§ What you will do:
Your answer must be every line of the data below that holds the string "move", copied exactly.

§ Information shown:
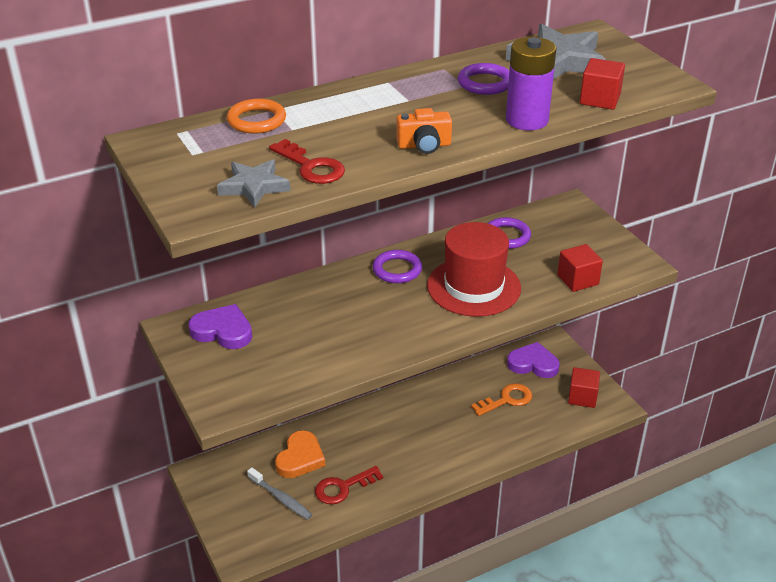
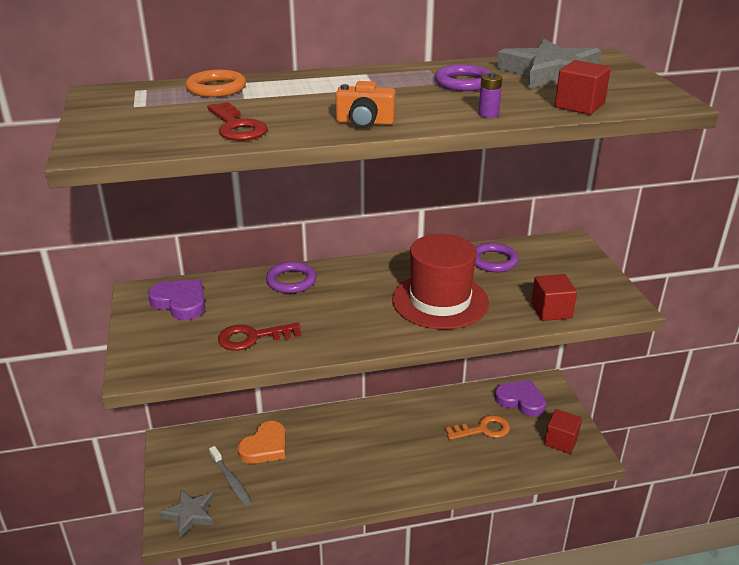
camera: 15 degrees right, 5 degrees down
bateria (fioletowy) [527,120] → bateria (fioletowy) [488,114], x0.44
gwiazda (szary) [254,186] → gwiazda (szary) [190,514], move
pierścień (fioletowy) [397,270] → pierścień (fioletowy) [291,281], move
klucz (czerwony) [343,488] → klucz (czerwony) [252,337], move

§ Reply to the exercise:
gwiazda (szary) [254,186] → gwiazda (szary) [190,514], move
pierścień (fioletowy) [397,270] → pierścień (fioletowy) [291,281], move
klucz (czerwony) [343,488] → klucz (czerwony) [252,337], move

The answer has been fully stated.